Collected data entries:
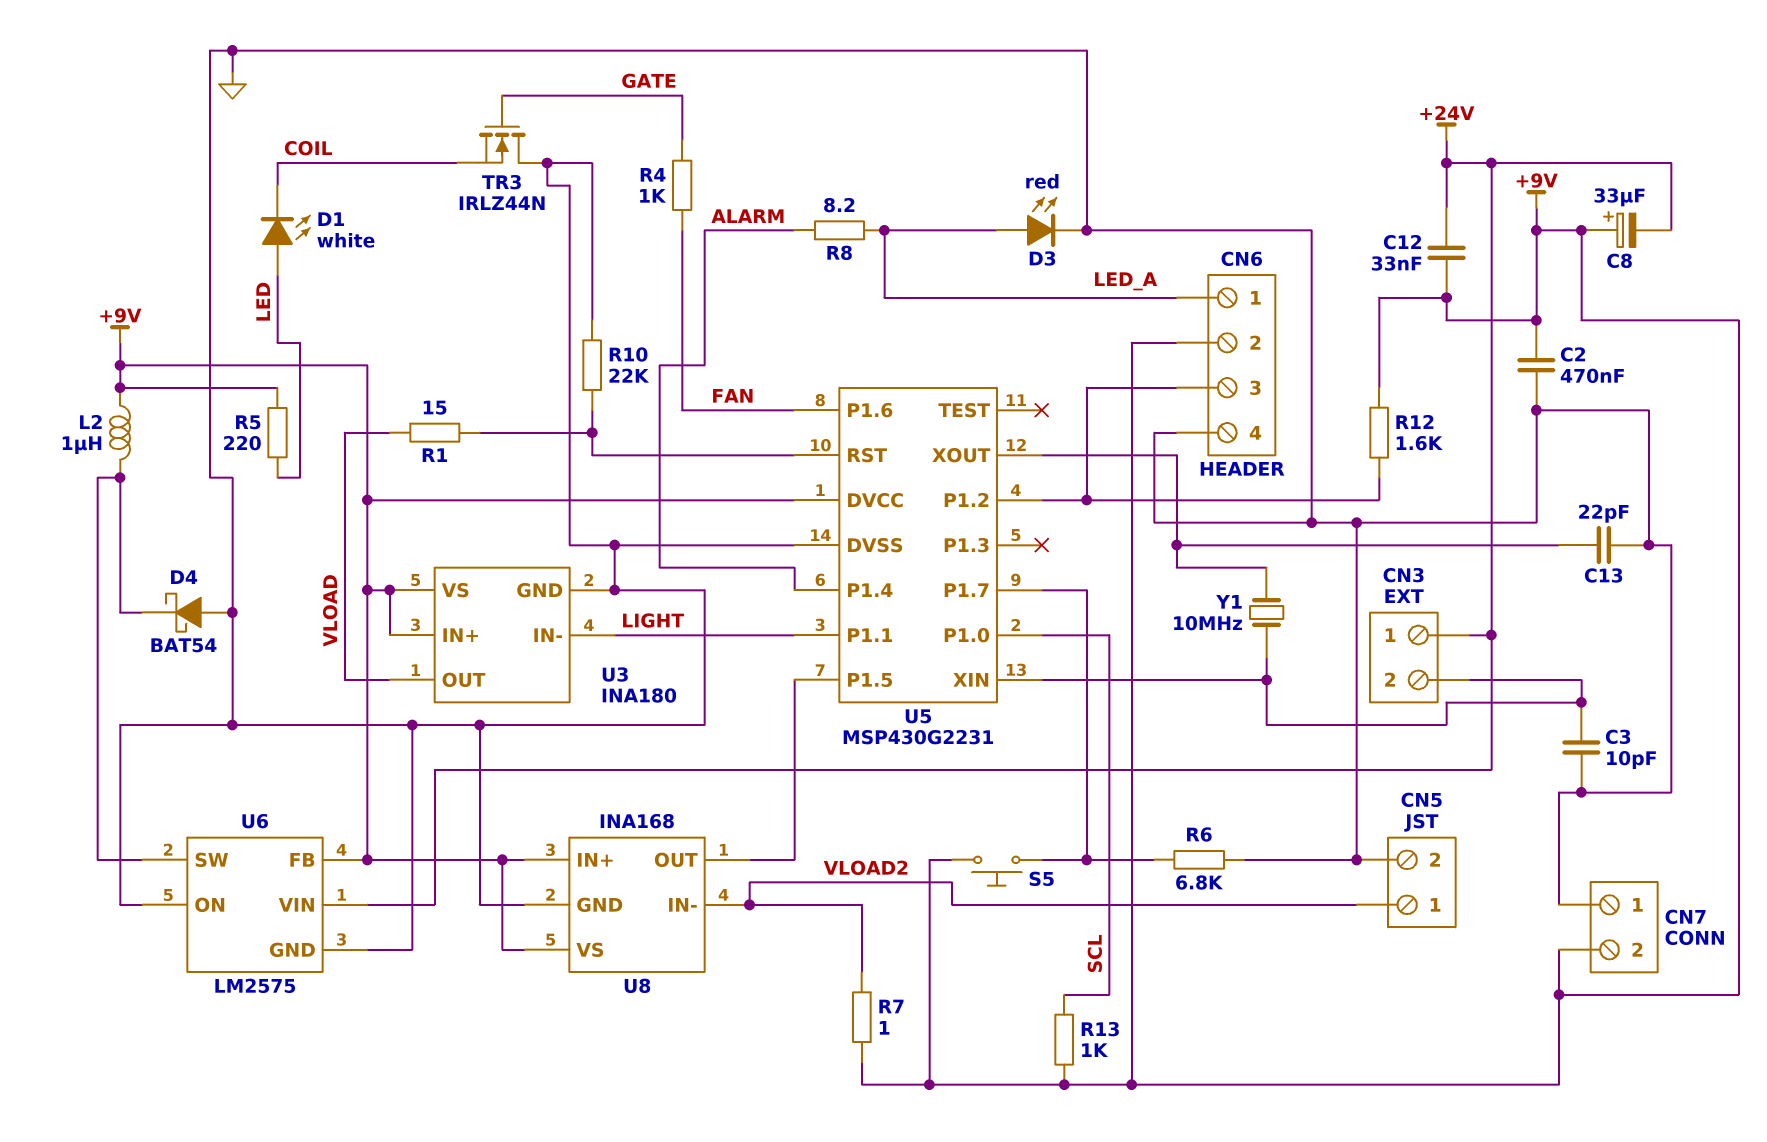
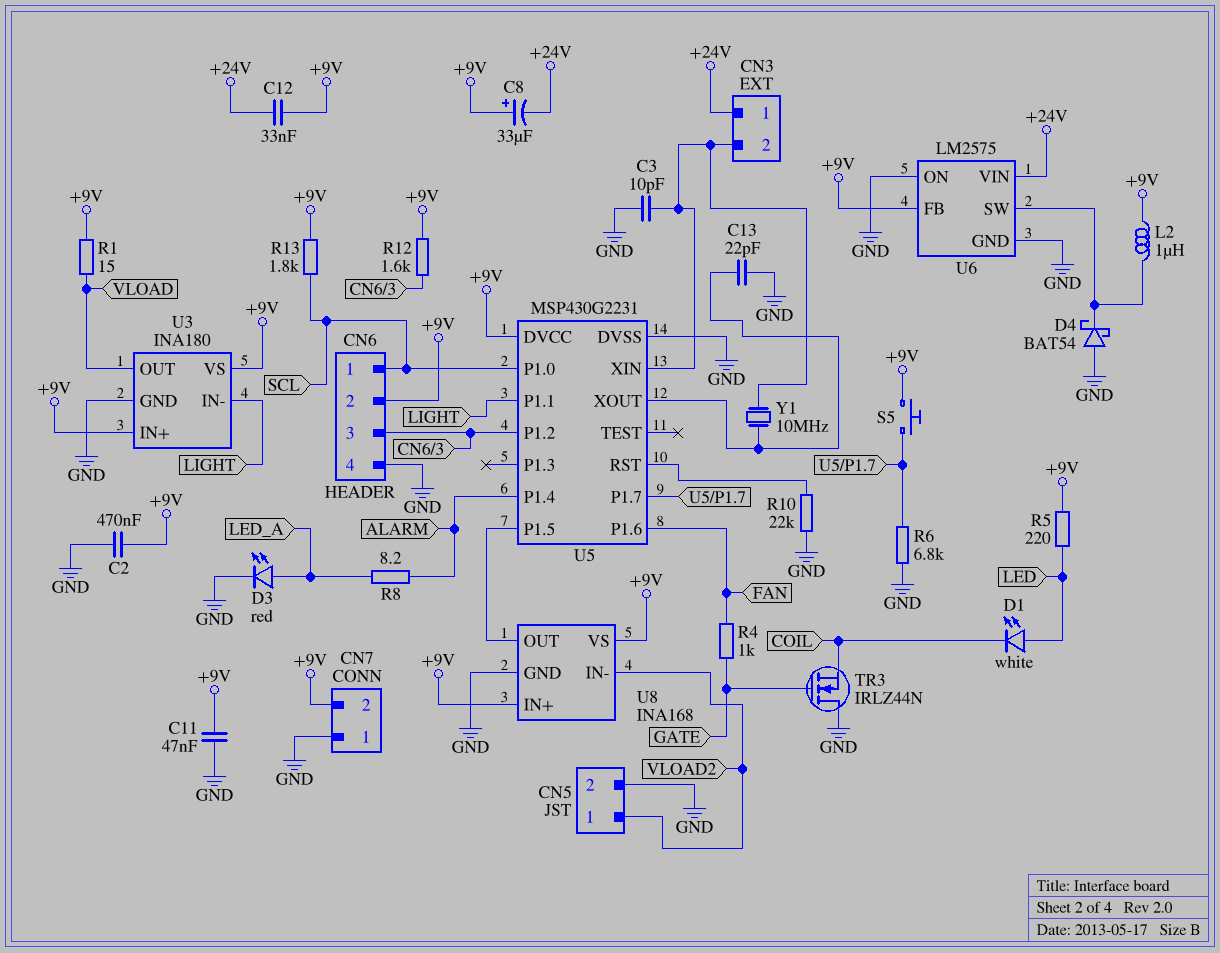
C11: none -> 47nF (+9V, GND)
CN6 pin 1: LED_A -> SCL
R1: 15 (U5/RST, VLOAD) -> 15 (+9V, VLOAD)
R7: 1 (+9V, VLOAD2) -> none
R13: 1k (+9V, SCL) -> 1.8k (+9V, SCL)

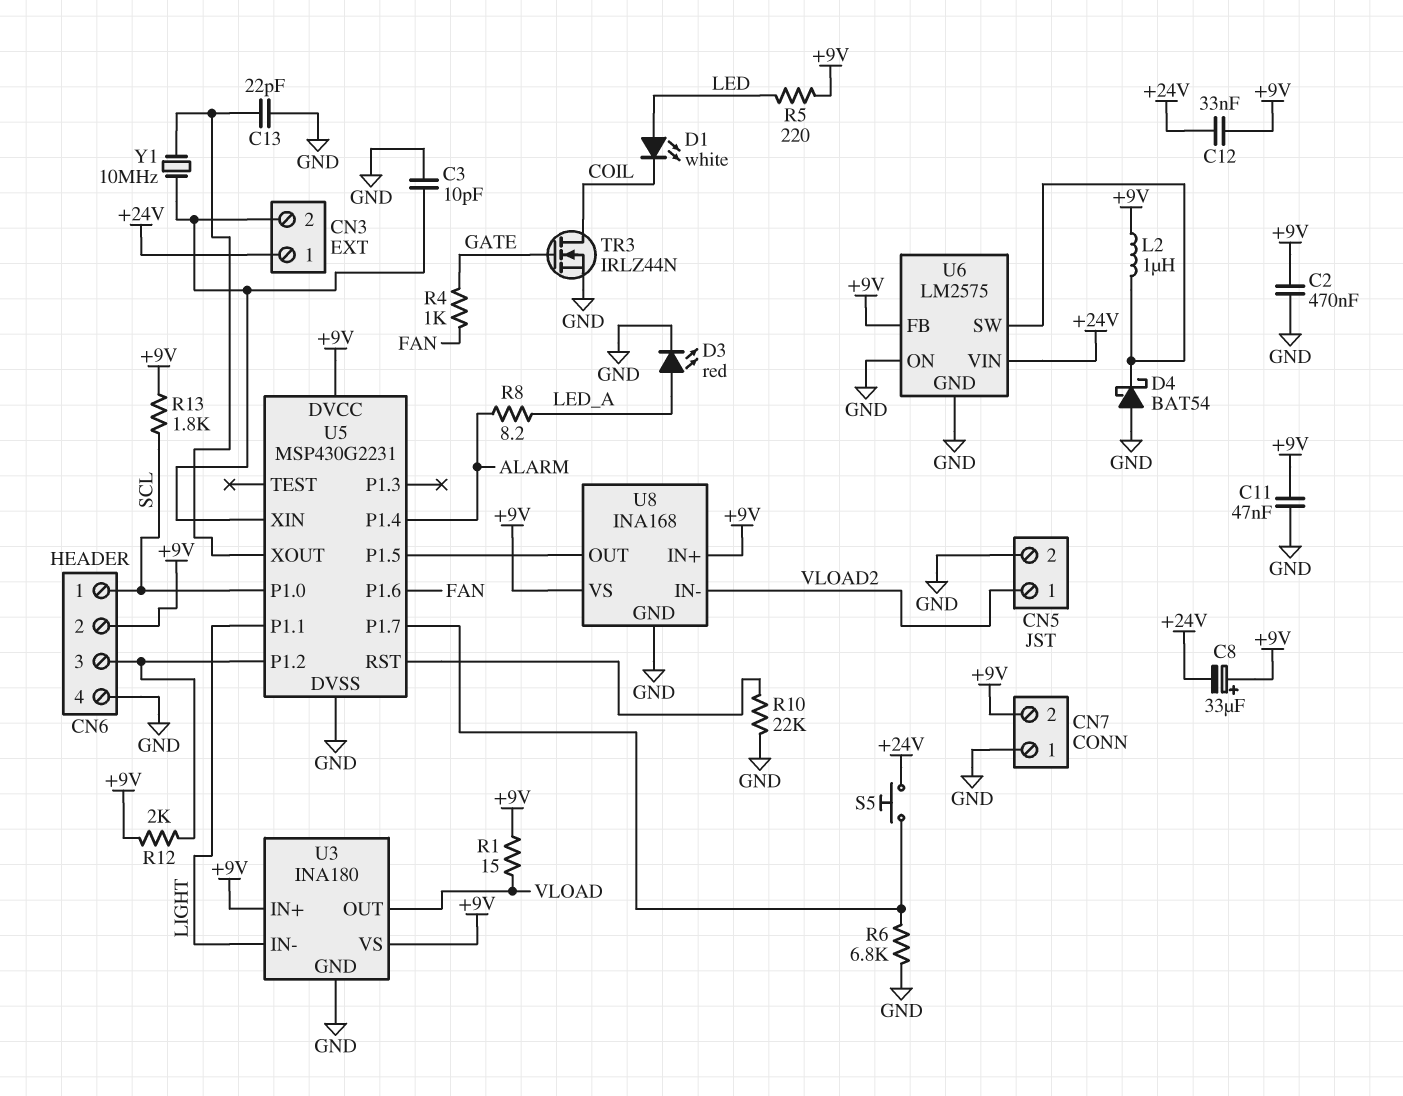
R12: 1.6k (+9V, CN6/3) -> 2k (+9V, CN6/3)
S5: button (+9V, U5/P1.7) -> button (+24V, U5/P1.7)
TR3: NMOS IRLZ44N (G GATE, D GND, S COIL) -> NMOS IRLZ44N (G GATE, D COIL, S GND)

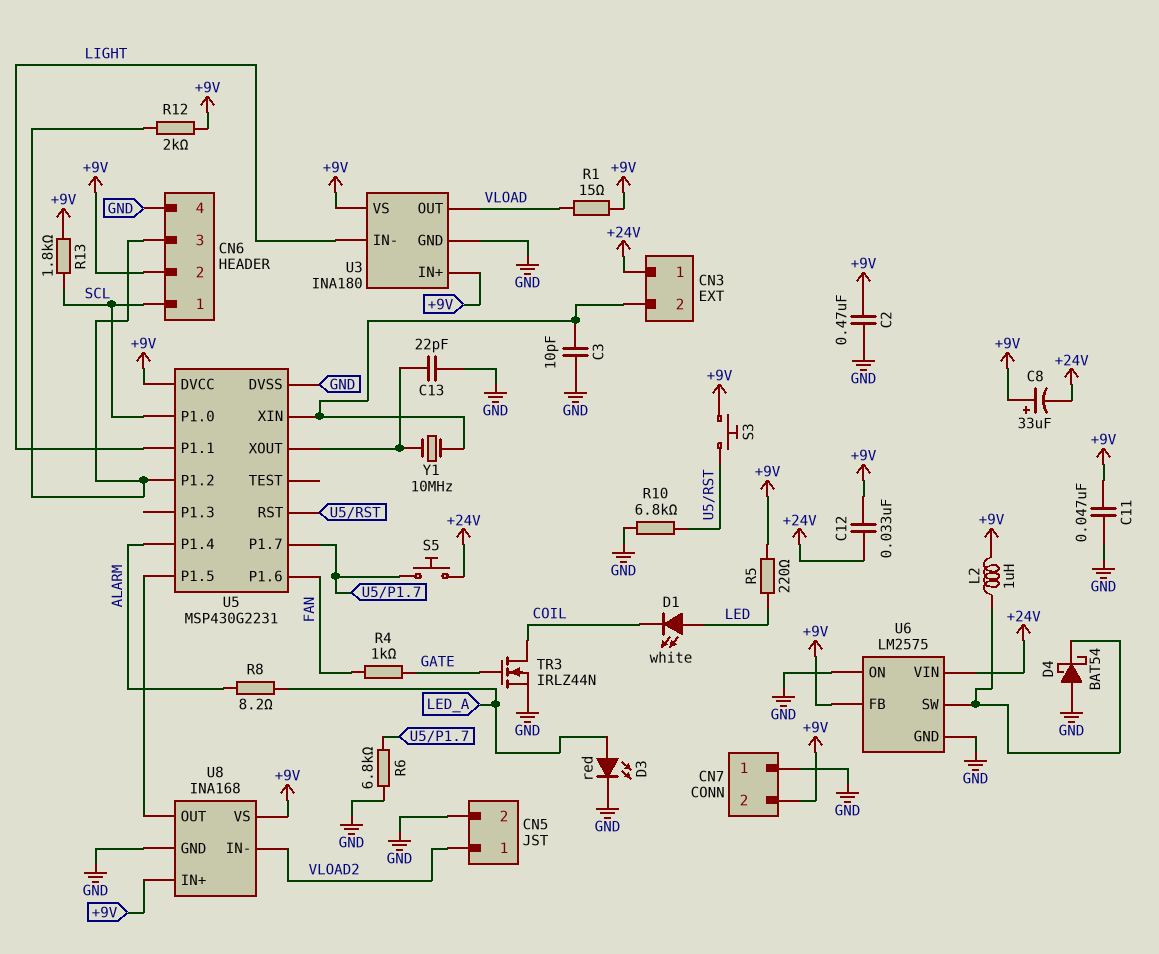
R10: 22k (GND, U5/RST) -> 6.8k (GND, U5/RST)
S3: none -> button (+9V, U5/RST)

# TASK GOAL:
Any pictures should be dropped; transcribe the rest of the records above exactly.

# RESULT:
C11: none -> 47nF (+9V, GND)
CN6 pin 1: LED_A -> SCL
R1: 15 (U5/RST, VLOAD) -> 15 (+9V, VLOAD)
R7: 1 (+9V, VLOAD2) -> none
R13: 1k (+9V, SCL) -> 1.8k (+9V, SCL)

R12: 1.6k (+9V, CN6/3) -> 2k (+9V, CN6/3)
S5: button (+9V, U5/P1.7) -> button (+24V, U5/P1.7)
TR3: NMOS IRLZ44N (G GATE, D GND, S COIL) -> NMOS IRLZ44N (G GATE, D COIL, S GND)

R10: 22k (GND, U5/RST) -> 6.8k (GND, U5/RST)
S3: none -> button (+9V, U5/RST)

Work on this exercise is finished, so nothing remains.